Go through the records and filter out every line lacking the word "purple"; copy the lines that remain.

(Object tracking records)
● ● ● ●

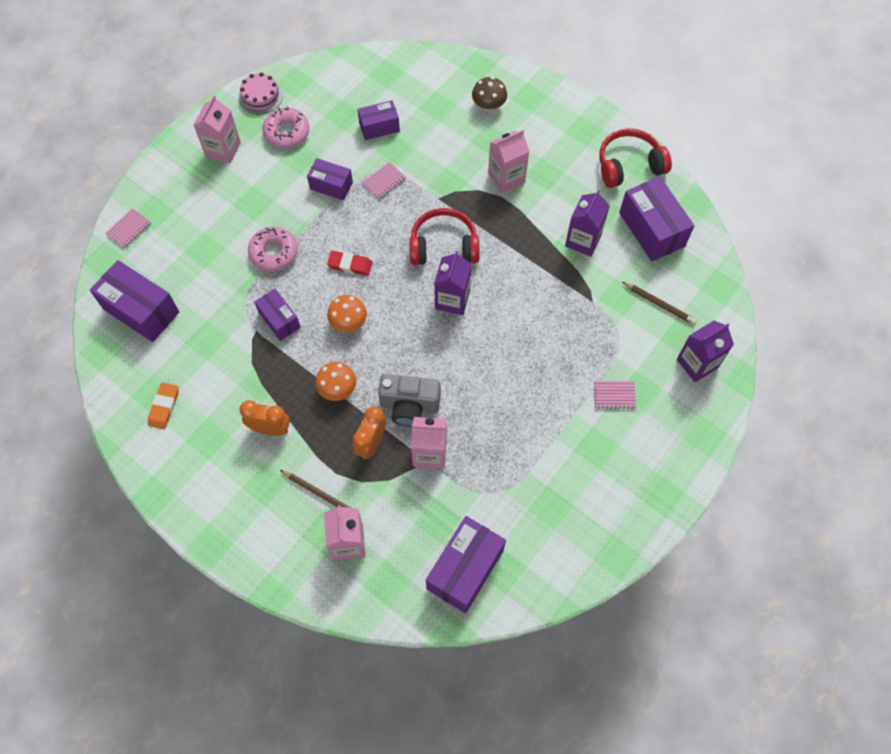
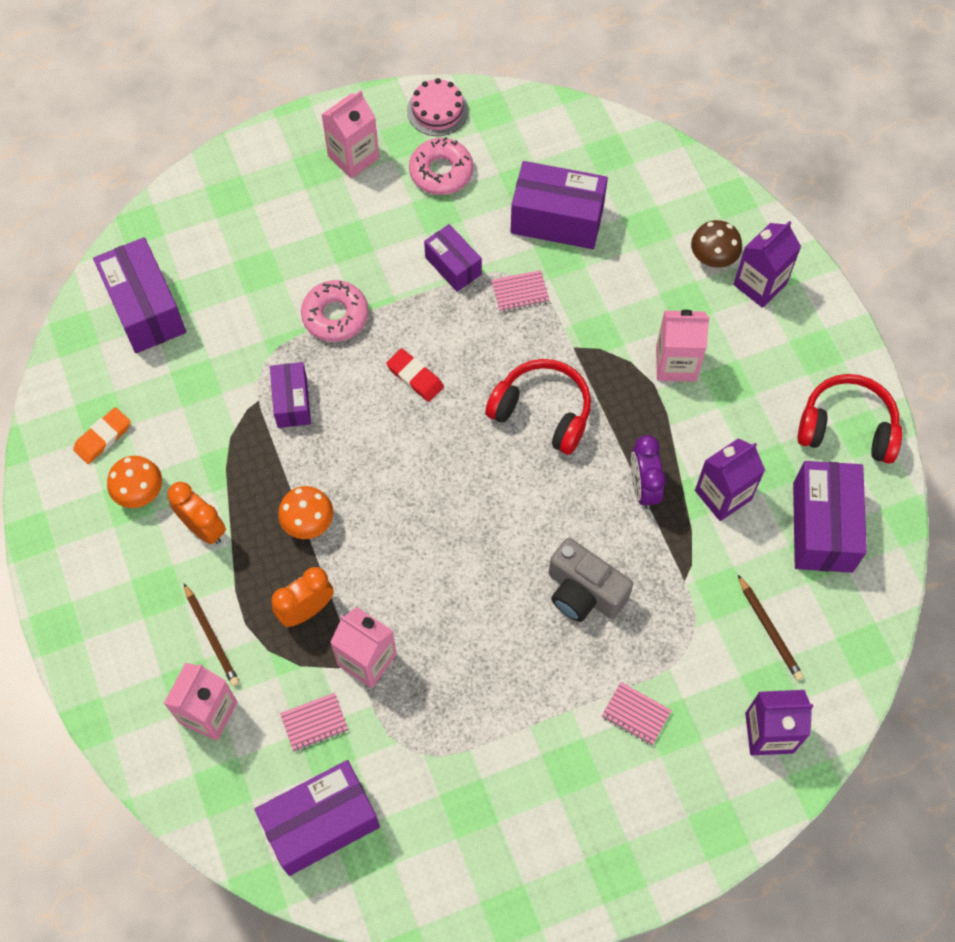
camera: 30 degrees right, 0 degrees up
(129, 229) = (189, 203): pink notebook -> pink notebook (314, 723)
(348, 322) = (370, 447): orange mushroom -> orange mushroom (139, 491)
(379, 127) = (557, 219): purple box -> purple box, size x1.67
(409, 406) = (378, 589): grey camera -> grey camera (584, 592)
(452, 299) = (511, 485): purple carton -> purple carton (760, 284)
(533, 260) = (643, 487): none -> purple clock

● ● ● ●

• Problem solution
(379, 127) = (557, 219): purple box -> purple box, size x1.67
(452, 299) = (511, 485): purple carton -> purple carton (760, 284)
(533, 260) = (643, 487): none -> purple clock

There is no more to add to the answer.